TASK TO CARRY OUT
Reproduce all of the following material word for word, without adding, dropping, or changing anything.

::: DATA FOR THIS EXERCISE :::

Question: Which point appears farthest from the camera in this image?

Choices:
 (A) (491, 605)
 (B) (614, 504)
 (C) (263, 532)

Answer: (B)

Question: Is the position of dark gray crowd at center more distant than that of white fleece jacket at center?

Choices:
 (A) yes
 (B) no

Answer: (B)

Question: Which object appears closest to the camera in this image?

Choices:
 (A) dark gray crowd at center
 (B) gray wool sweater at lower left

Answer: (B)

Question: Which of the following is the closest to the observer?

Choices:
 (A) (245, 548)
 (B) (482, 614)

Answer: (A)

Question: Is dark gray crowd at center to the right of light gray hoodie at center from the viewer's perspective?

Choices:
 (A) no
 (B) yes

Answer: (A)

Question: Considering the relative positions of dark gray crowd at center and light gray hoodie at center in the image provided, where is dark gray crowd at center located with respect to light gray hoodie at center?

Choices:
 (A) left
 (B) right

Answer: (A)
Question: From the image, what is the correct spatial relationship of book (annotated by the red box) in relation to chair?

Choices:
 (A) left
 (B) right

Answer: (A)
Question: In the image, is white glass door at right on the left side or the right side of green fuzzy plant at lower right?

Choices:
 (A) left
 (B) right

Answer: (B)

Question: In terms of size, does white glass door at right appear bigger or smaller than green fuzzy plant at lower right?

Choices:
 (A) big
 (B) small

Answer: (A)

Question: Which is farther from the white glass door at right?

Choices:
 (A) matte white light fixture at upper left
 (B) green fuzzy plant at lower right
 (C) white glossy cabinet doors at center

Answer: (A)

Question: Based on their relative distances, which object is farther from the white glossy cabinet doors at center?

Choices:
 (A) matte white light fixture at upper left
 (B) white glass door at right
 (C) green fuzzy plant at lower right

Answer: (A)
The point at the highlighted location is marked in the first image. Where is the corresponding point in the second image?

:::

CORRECT RESULT
Question: Which point appears farthest from the camera in this image?

Choices:
 (A) (491, 605)
 (B) (614, 504)
 (C) (263, 532)

Answer: (B)

Question: Is the position of dark gray crowd at center more distant than that of white fleece jacket at center?

Choices:
 (A) yes
 (B) no

Answer: (B)

Question: Which object appears closest to the camera in this image?

Choices:
 (A) dark gray crowd at center
 (B) gray wool sweater at lower left

Answer: (B)

Question: Which of the following is the closest to the observer?

Choices:
 (A) (245, 548)
 (B) (482, 614)

Answer: (A)

Question: Is dark gray crowd at center to the right of light gray hoodie at center from the viewer's perspective?

Choices:
 (A) no
 (B) yes

Answer: (A)

Question: Considering the relative positions of dark gray crowd at center and light gray hoodie at center in the image provided, where is dark gray crowd at center located with respect to light gray hoodie at center?

Choices:
 (A) left
 (B) right

Answer: (A)
Question: From the image, what is the correct spatial relationship of book (annotated by the red box) in relation to chair?

Choices:
 (A) left
 (B) right

Answer: (A)
Question: In the image, is white glass door at right on the left side or the right side of green fuzzy plant at lower right?

Choices:
 (A) left
 (B) right

Answer: (B)

Question: In terms of size, does white glass door at right appear bigger or smaller than green fuzzy plant at lower right?

Choices:
 (A) big
 (B) small

Answer: (A)

Question: Which is farther from the white glass door at right?

Choices:
 (A) matte white light fixture at upper left
 (B) green fuzzy plant at lower right
 (C) white glossy cabinet doors at center

Answer: (A)

Question: Based on their relative distances, which object is farther from the white glossy cabinet doors at center?

Choices:
 (A) matte white light fixture at upper left
 (B) white glass door at right
 (C) green fuzzy plant at lower right

Answer: (A)
The point at the highlighted location is marked in the first image. Where is the corresponding point in the second image?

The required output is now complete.